◆ What you are asked to do
Unless it is a picture, every line from the start of the entries through the line with "[314, 139, 360, 213]" must be retyped exactly.
[[ Data records, beginning ]]
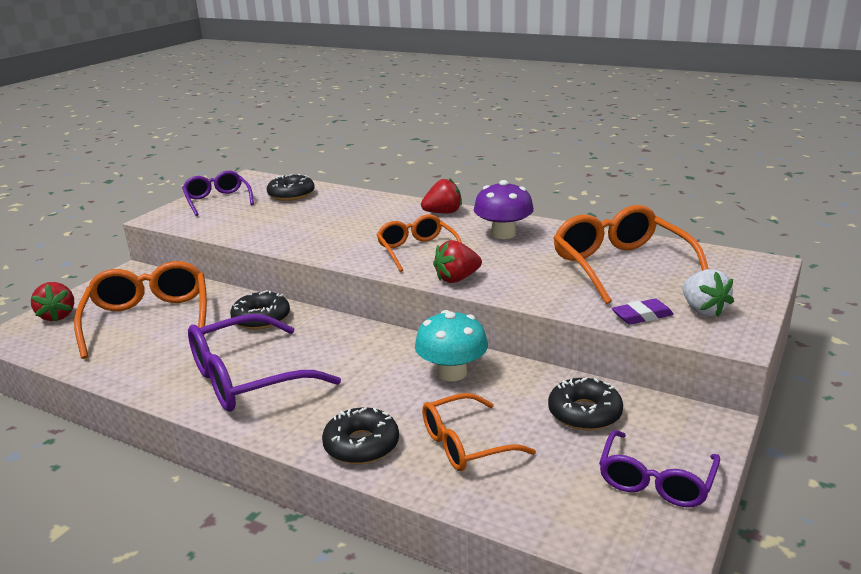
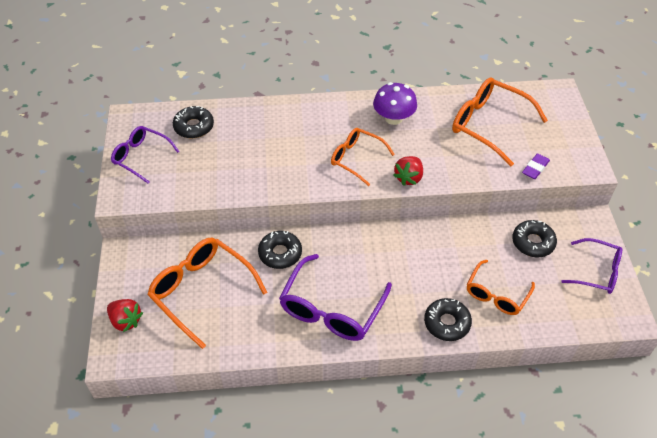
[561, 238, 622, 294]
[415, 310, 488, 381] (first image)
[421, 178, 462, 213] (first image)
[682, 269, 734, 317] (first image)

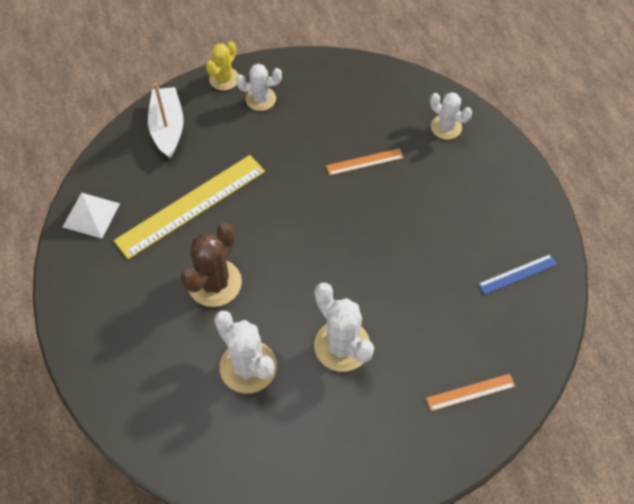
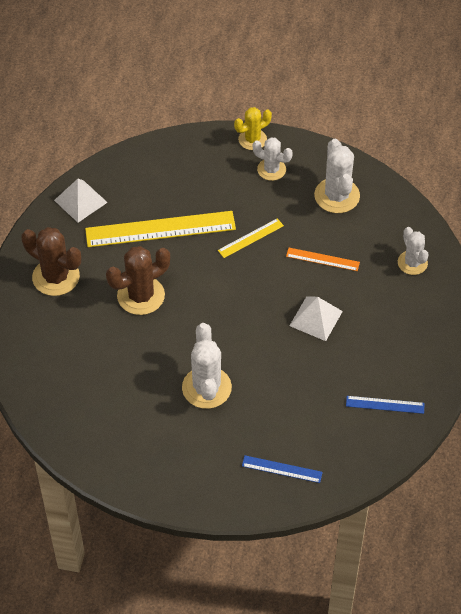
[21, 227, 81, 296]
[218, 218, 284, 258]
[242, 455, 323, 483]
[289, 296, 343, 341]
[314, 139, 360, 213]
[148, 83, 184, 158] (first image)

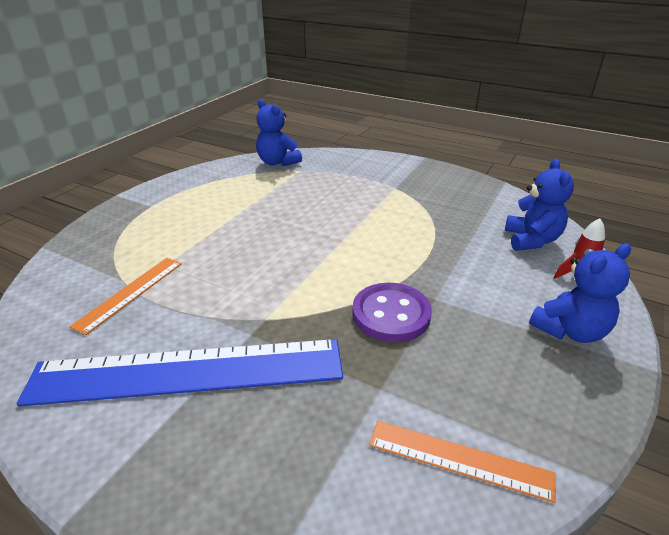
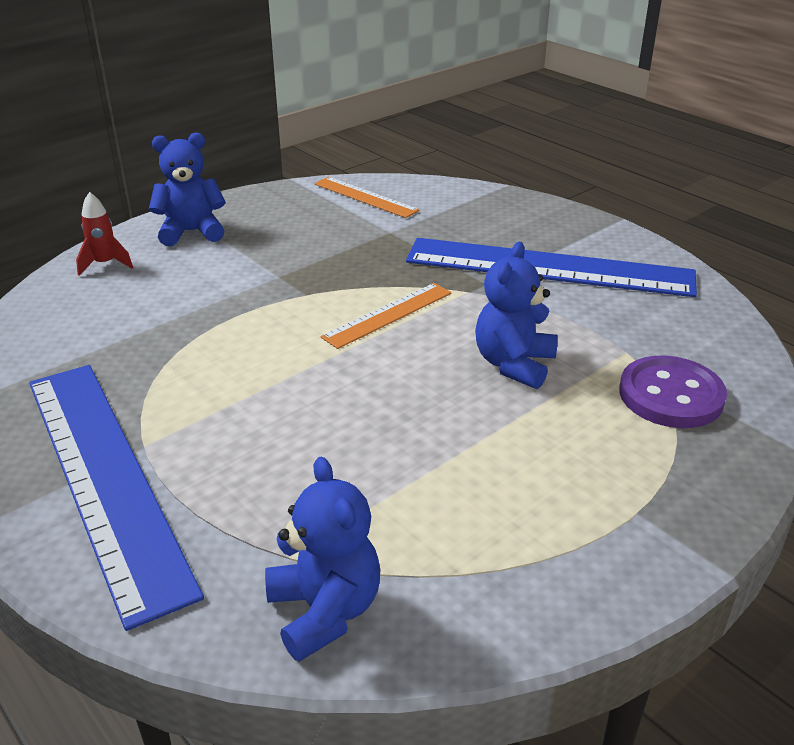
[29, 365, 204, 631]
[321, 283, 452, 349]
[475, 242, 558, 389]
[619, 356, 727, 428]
[[ Data records, end ]]
◆ Response below
[561, 238, 622, 294]
[415, 310, 488, 381] (first image)
[421, 178, 462, 213] (first image)
[682, 269, 734, 317] (first image)

[21, 227, 81, 296]
[218, 218, 284, 258]
[242, 455, 323, 483]
[289, 296, 343, 341]
[314, 139, 360, 213]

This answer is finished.